Work instructions> Retype every line from the top of the entries down to the one with "(317, 317) = (203, 321): none", both included, and skip the pictures.

Entries provided>
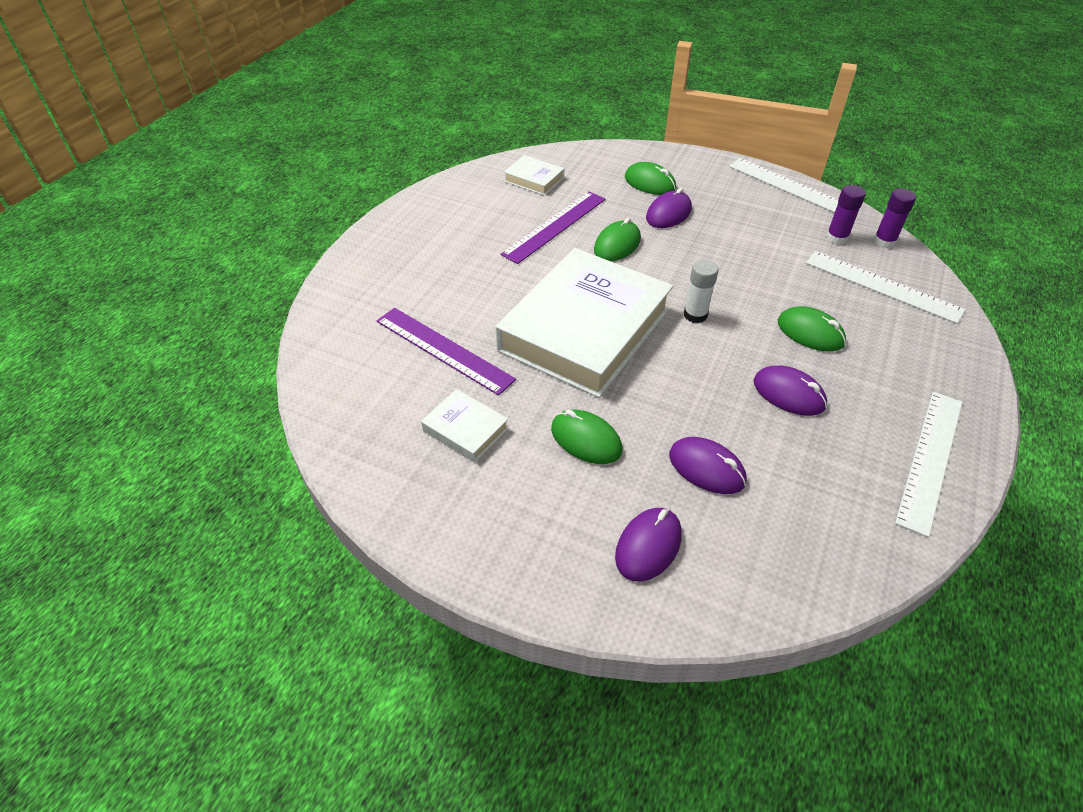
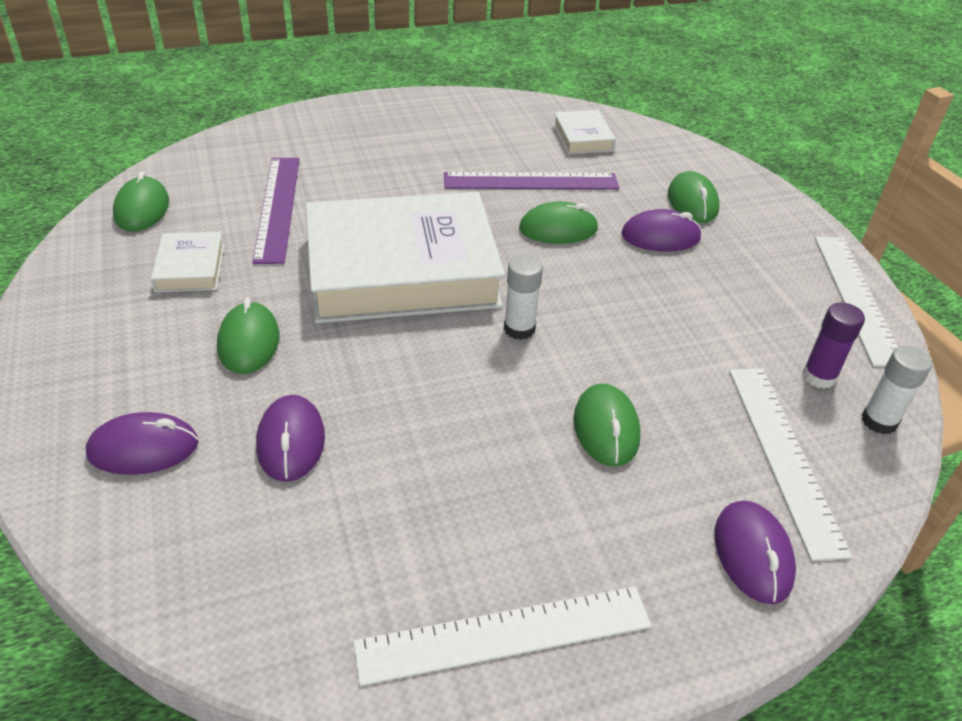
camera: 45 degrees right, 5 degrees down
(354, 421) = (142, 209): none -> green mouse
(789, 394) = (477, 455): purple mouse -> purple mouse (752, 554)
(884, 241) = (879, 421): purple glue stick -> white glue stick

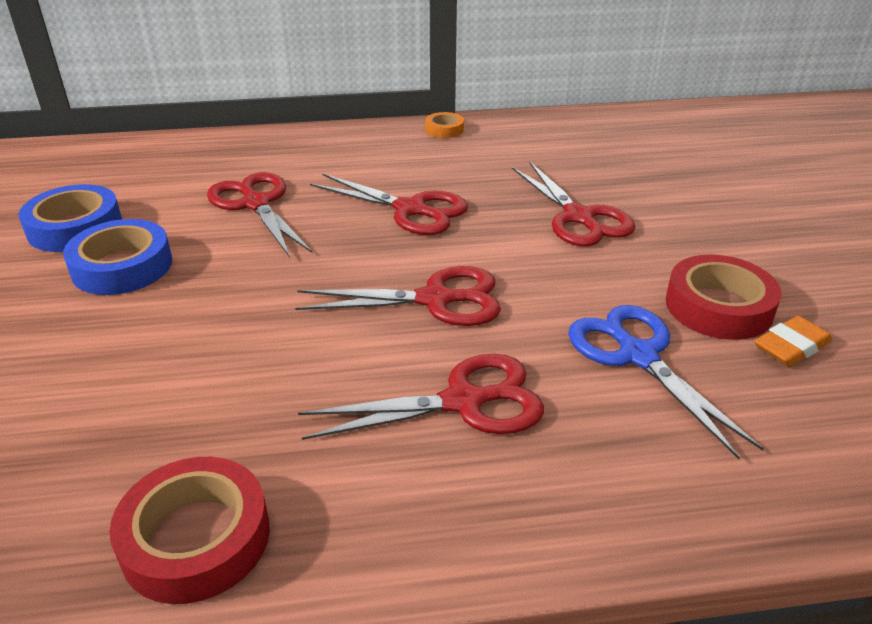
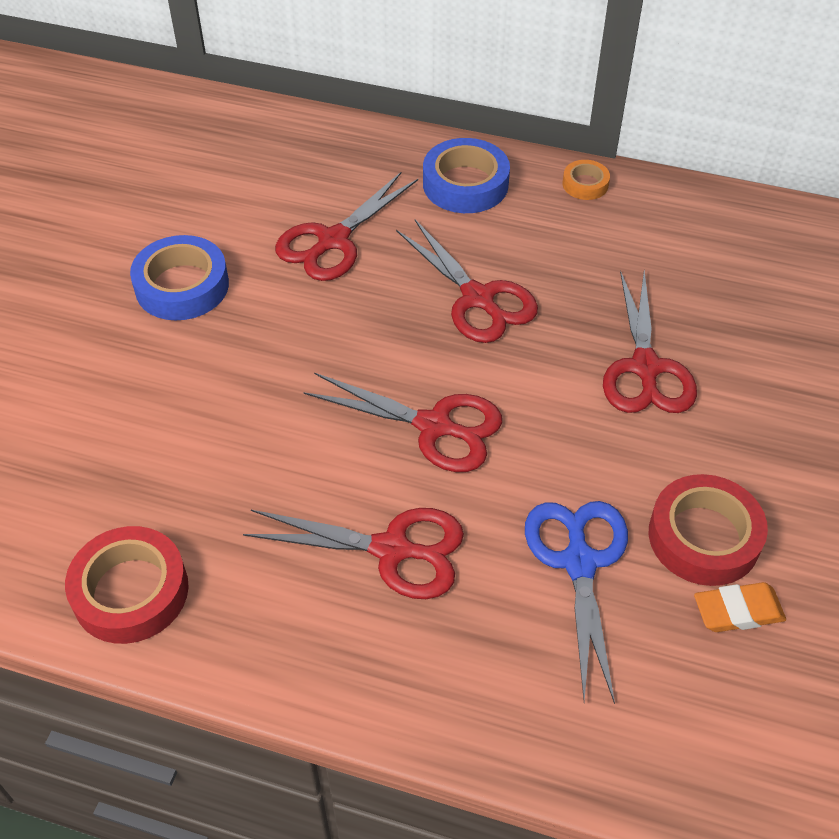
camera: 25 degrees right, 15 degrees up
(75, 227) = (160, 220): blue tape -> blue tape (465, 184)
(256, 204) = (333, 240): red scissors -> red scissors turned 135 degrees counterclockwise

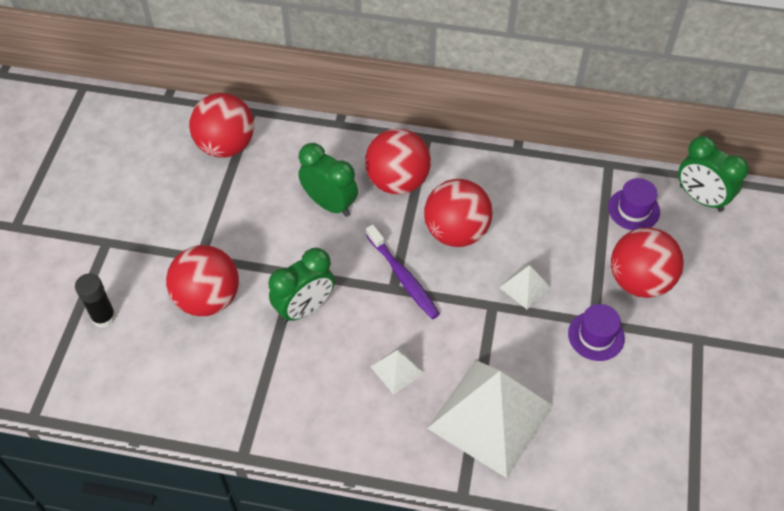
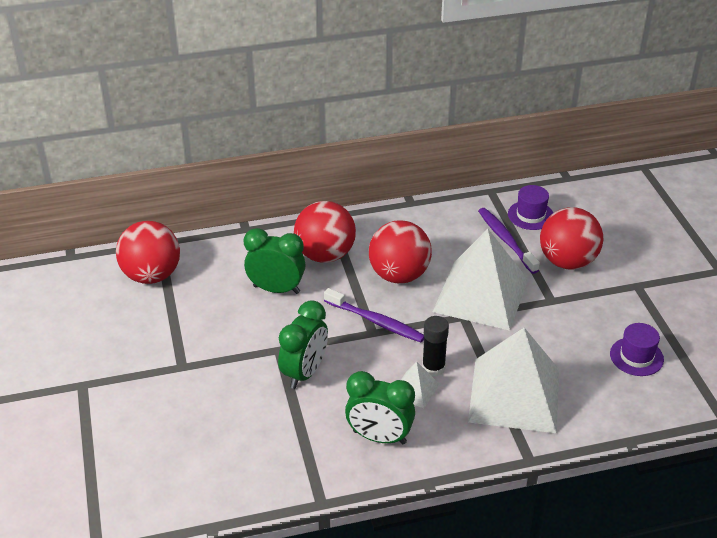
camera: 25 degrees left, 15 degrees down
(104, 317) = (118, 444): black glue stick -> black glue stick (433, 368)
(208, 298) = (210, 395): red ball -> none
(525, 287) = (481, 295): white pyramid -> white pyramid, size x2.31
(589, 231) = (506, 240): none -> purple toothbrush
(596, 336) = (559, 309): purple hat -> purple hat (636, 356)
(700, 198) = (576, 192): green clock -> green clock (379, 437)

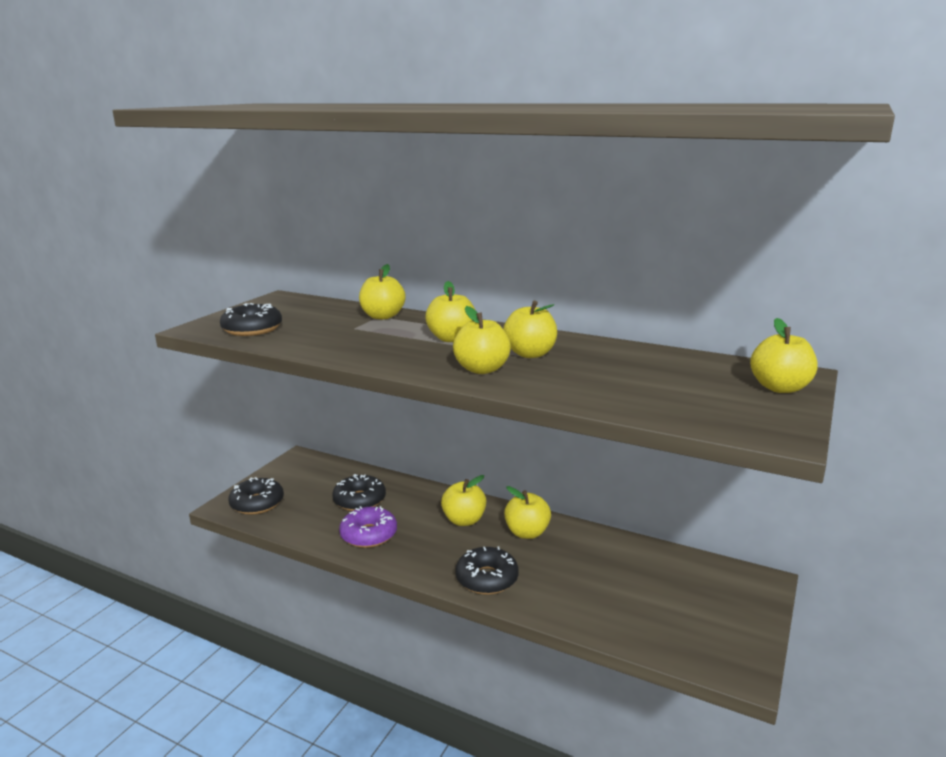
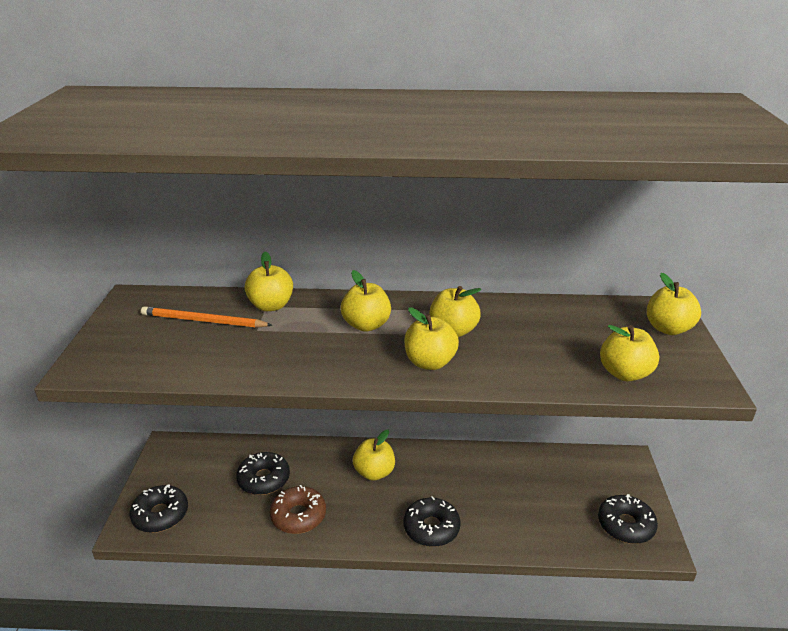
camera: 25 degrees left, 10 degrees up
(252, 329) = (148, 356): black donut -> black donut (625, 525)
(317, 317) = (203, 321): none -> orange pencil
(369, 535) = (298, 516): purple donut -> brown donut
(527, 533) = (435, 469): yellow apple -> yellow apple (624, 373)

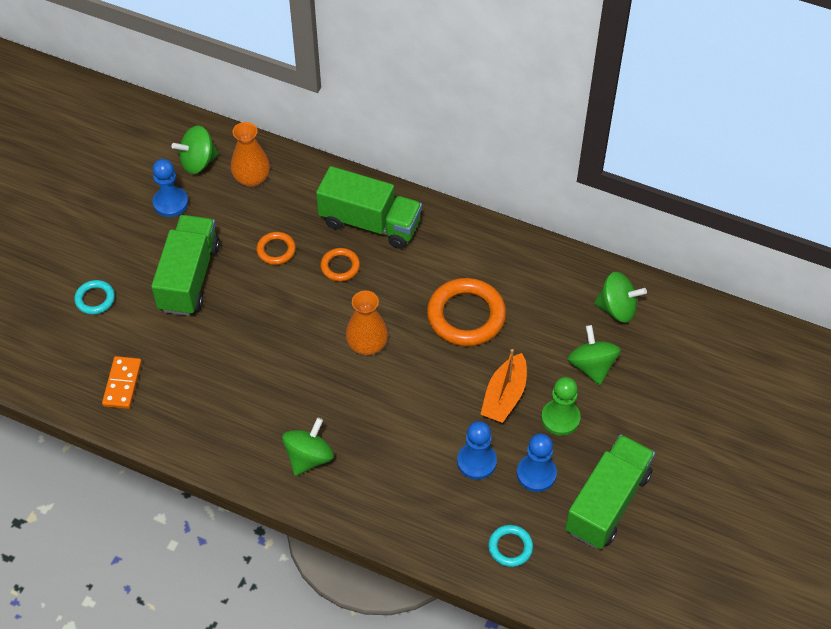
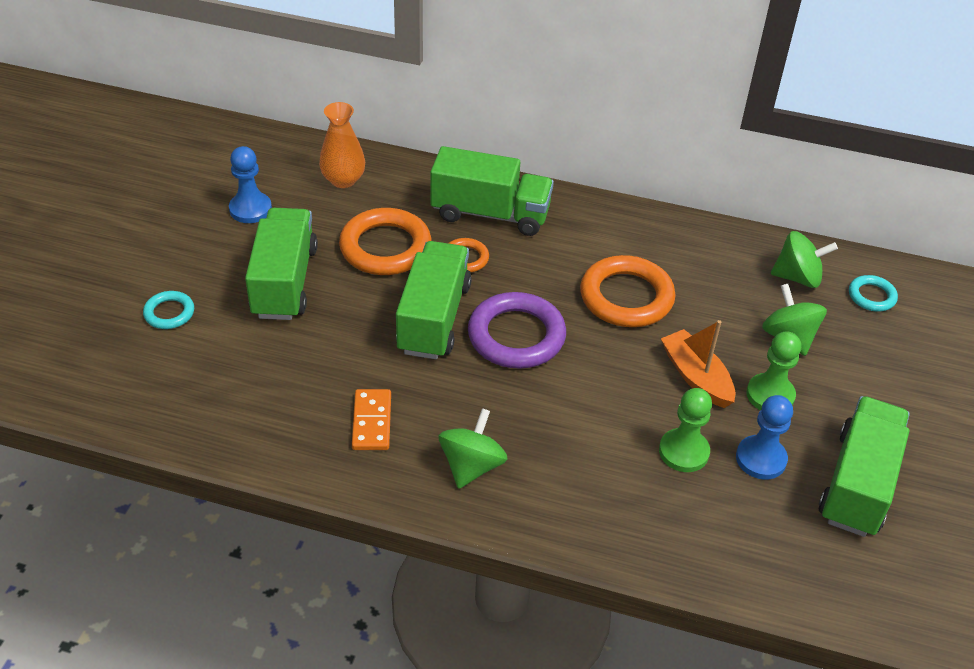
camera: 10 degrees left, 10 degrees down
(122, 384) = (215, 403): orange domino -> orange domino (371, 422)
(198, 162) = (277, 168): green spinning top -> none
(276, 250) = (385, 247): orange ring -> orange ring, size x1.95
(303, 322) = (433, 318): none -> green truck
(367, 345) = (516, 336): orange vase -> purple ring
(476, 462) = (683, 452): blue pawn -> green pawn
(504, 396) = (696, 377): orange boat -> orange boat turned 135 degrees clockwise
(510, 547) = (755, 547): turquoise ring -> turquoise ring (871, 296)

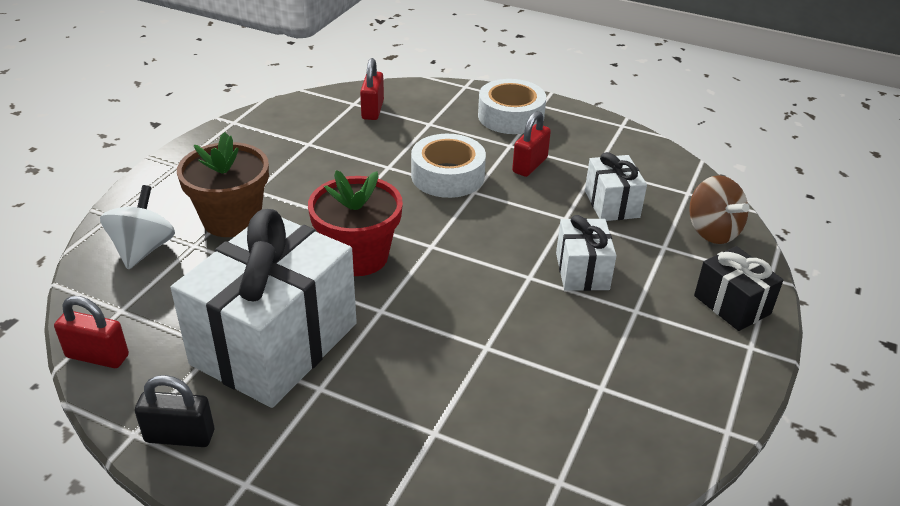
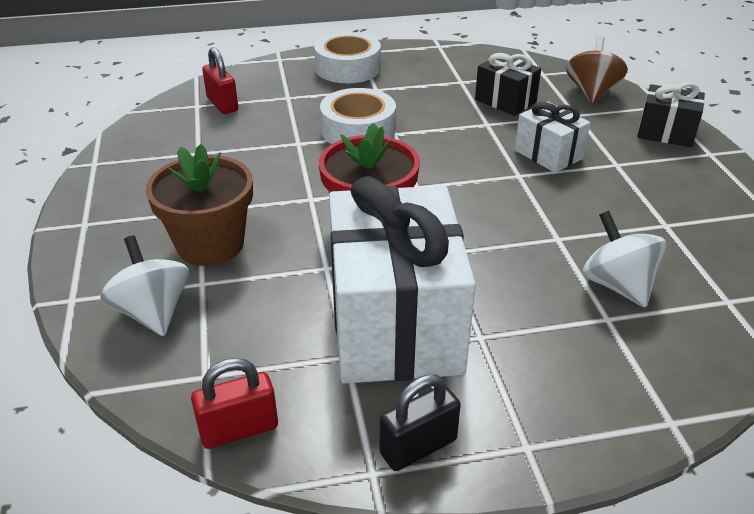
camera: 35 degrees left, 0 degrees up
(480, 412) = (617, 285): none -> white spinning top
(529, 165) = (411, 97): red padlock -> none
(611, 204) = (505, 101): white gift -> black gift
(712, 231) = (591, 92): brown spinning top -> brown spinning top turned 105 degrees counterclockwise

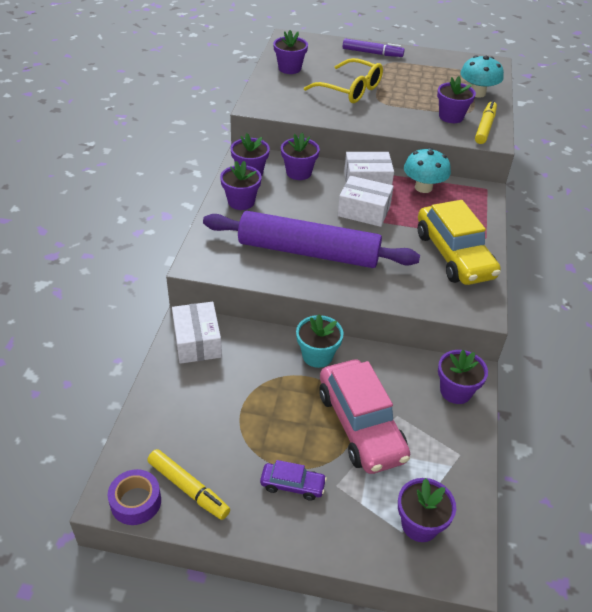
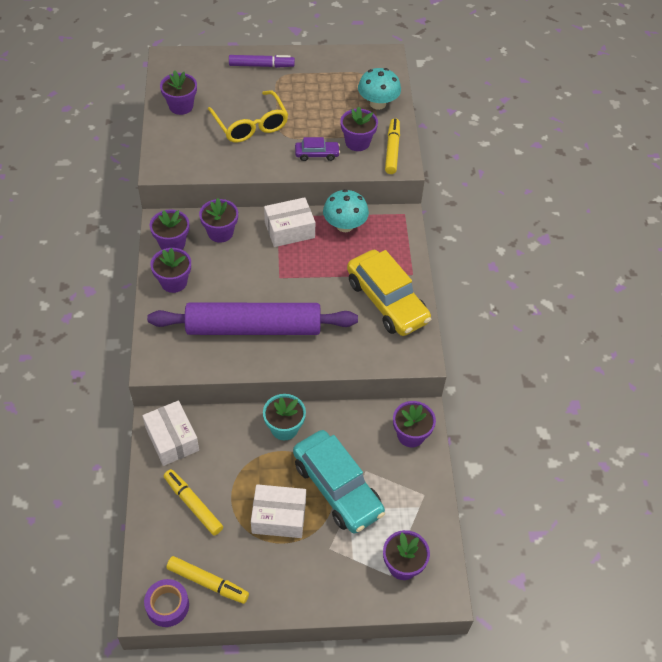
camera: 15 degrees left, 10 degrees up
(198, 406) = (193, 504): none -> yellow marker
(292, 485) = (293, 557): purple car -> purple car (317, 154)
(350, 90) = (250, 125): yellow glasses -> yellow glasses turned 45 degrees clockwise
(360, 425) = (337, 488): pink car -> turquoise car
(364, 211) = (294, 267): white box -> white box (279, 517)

Solution>
camera: 45 degrees right, 5 degrees down
(354, 421) = (142, 209): none -> green mouse
(789, 394) = (477, 455): purple mouse -> purple mouse (752, 554)
(884, 241) = (879, 421): purple glue stick -> white glue stick

camera: 25 degrees right, 15 degrees up
(75, 227) = (160, 220): blue tape -> blue tape (465, 184)
(256, 204) = (333, 240): red scissors -> red scissors turned 135 degrees counterclockwise

camera: 25 degrees left, 15 degrees down
(104, 317) = (118, 444): black glue stick -> black glue stick (433, 368)
(208, 298) = (210, 395): red ball -> none
(525, 287) = (481, 295): white pyramid -> white pyramid, size x2.31
(589, 231) = (506, 240): none -> purple toothbrush
(596, 336) = (559, 309): purple hat -> purple hat (636, 356)
(700, 198) = (576, 192): green clock -> green clock (379, 437)

camera: 25 degrees left, 10 degrees up
(252, 329) = (148, 356): black donut -> black donut (625, 525)
(317, 317) = (203, 321): none -> orange pencil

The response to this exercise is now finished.